*** MATERIAL FOR THE TASK Section Begins ***
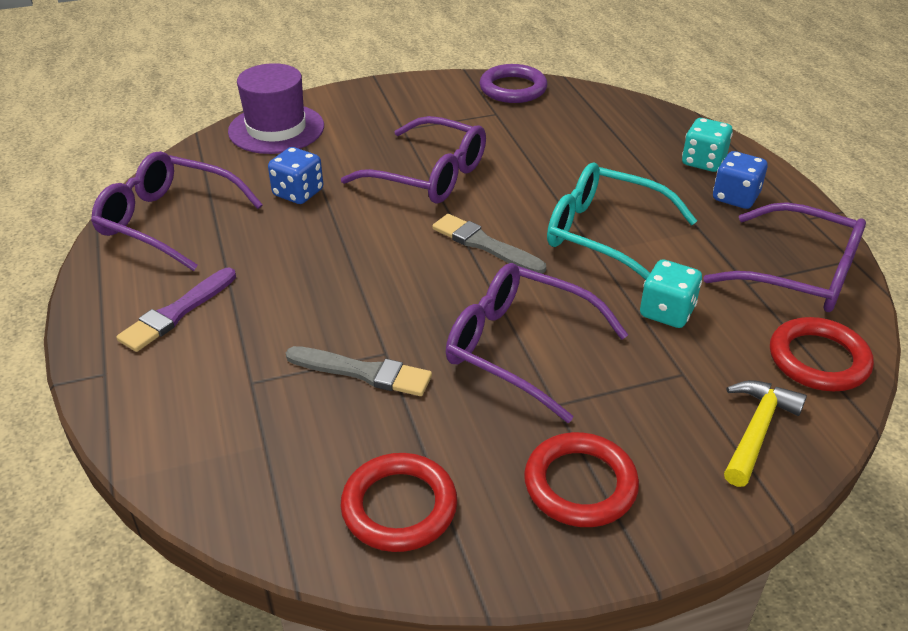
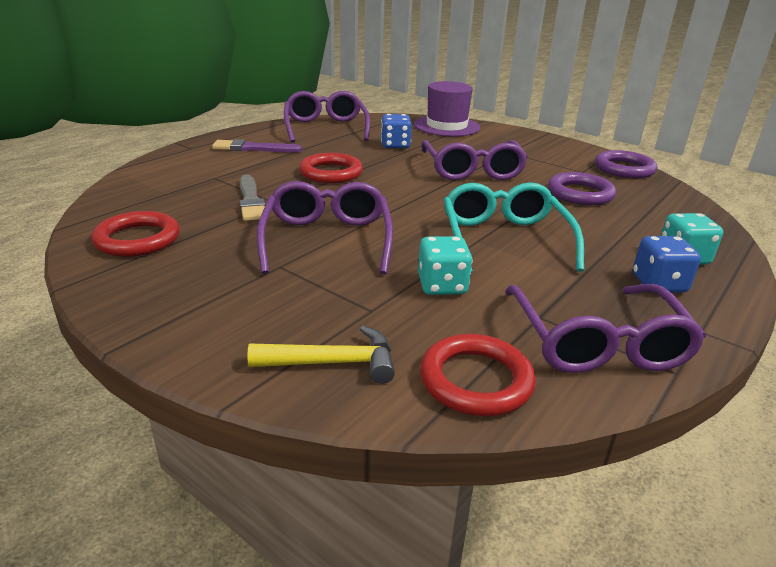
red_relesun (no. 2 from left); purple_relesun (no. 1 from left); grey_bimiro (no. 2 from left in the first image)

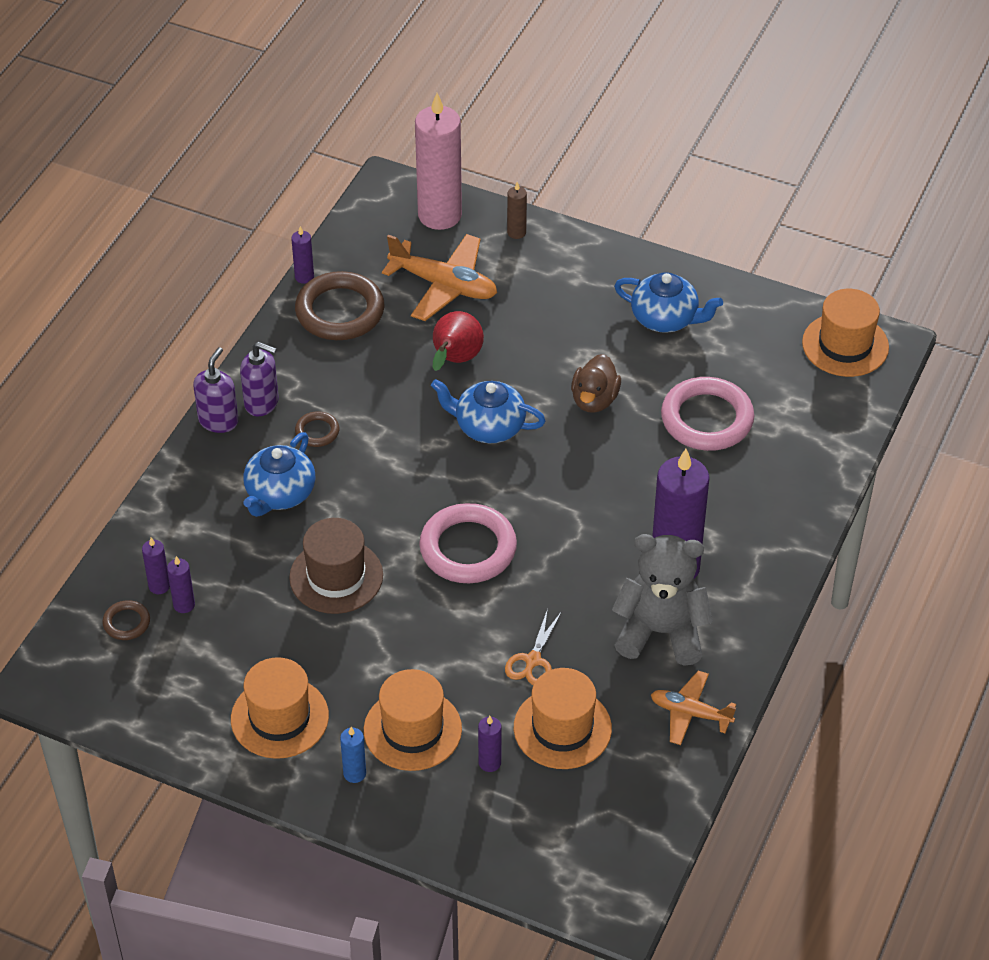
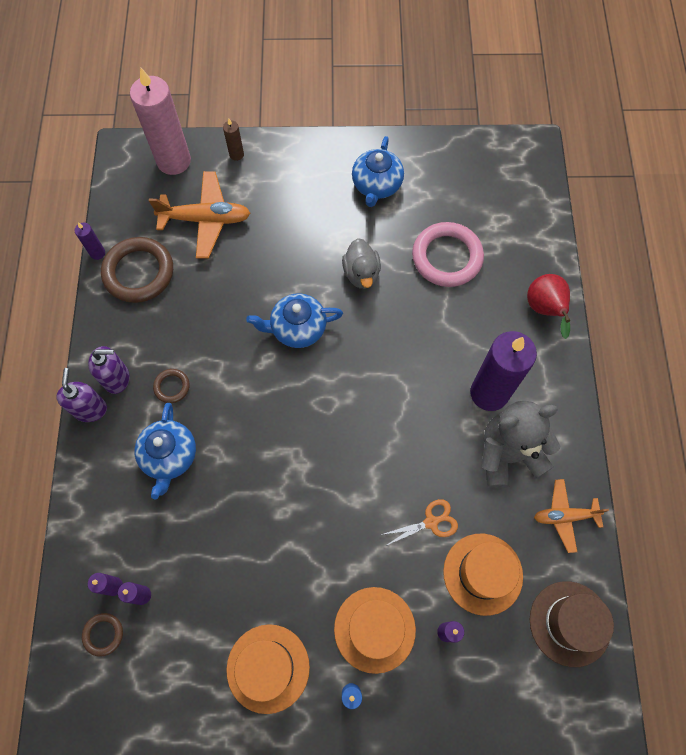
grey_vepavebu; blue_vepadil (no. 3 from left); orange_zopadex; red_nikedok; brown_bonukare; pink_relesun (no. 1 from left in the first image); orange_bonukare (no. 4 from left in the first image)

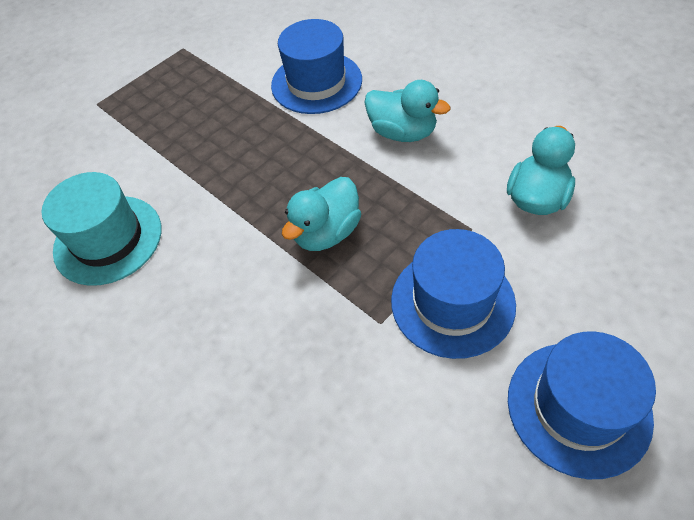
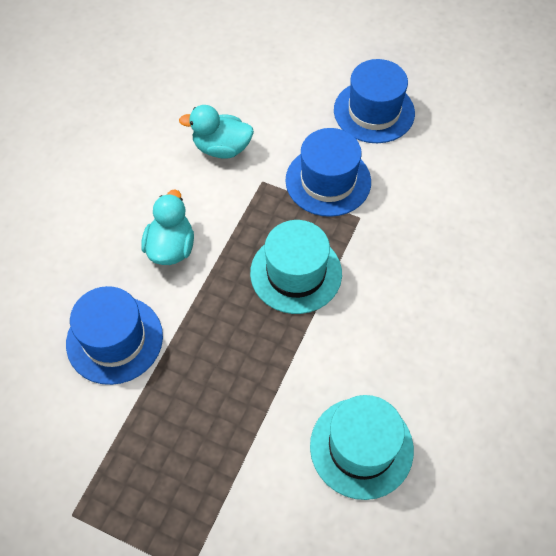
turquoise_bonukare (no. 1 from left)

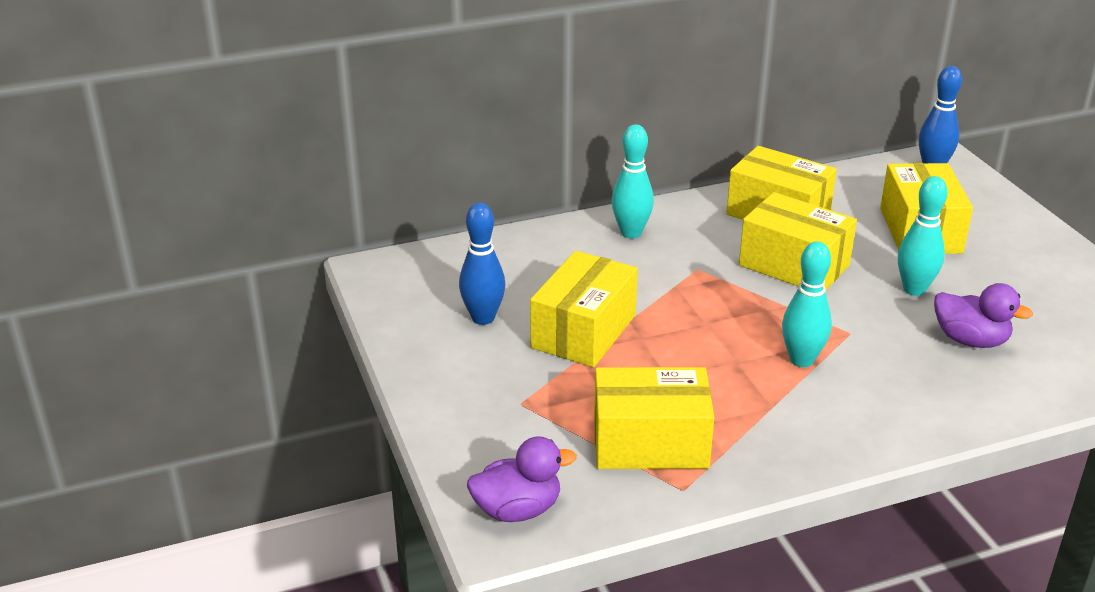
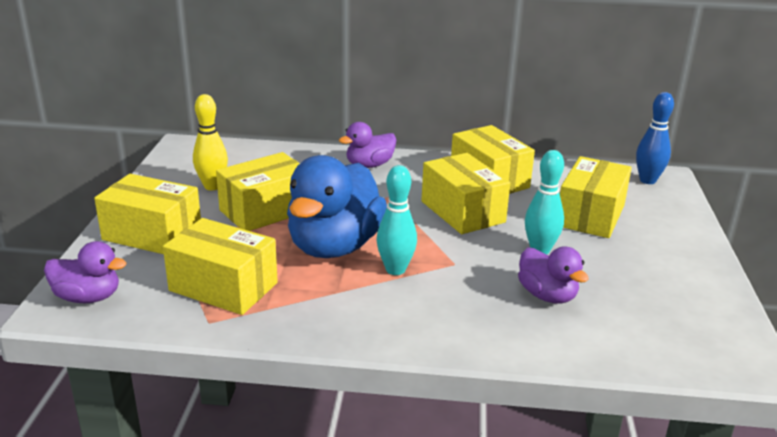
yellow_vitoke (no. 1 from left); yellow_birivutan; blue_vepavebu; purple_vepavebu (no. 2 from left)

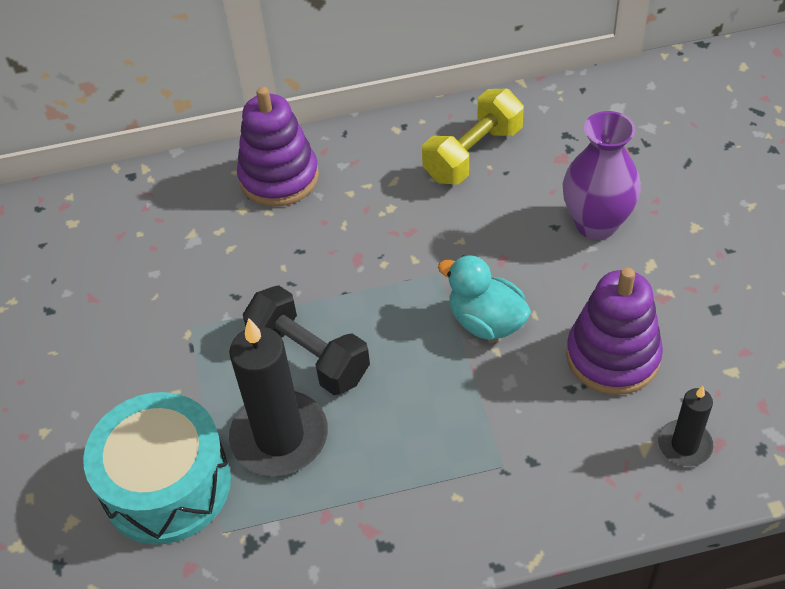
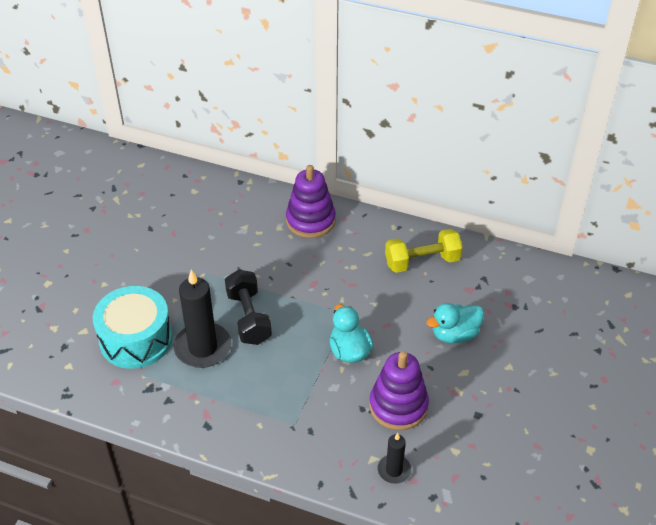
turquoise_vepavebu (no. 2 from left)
*** MATERIAL FOR THE TASK Section Ends ***
ACTION ITEM: Starting with the line that has "grey_vepavebu; blue_vepadil (no." and ending with the last line of the records, retype every line exactly and only those lines. Do not include the pictures.

OUTPUT BELOW:
grey_vepavebu; blue_vepadil (no. 3 from left); orange_zopadex; red_nikedok; brown_bonukare; pink_relesun (no. 1 from left in the first image); orange_bonukare (no. 4 from left in the first image)

turquoise_bonukare (no. 1 from left)

yellow_vitoke (no. 1 from left); yellow_birivutan; blue_vepavebu; purple_vepavebu (no. 2 from left)

turquoise_vepavebu (no. 2 from left)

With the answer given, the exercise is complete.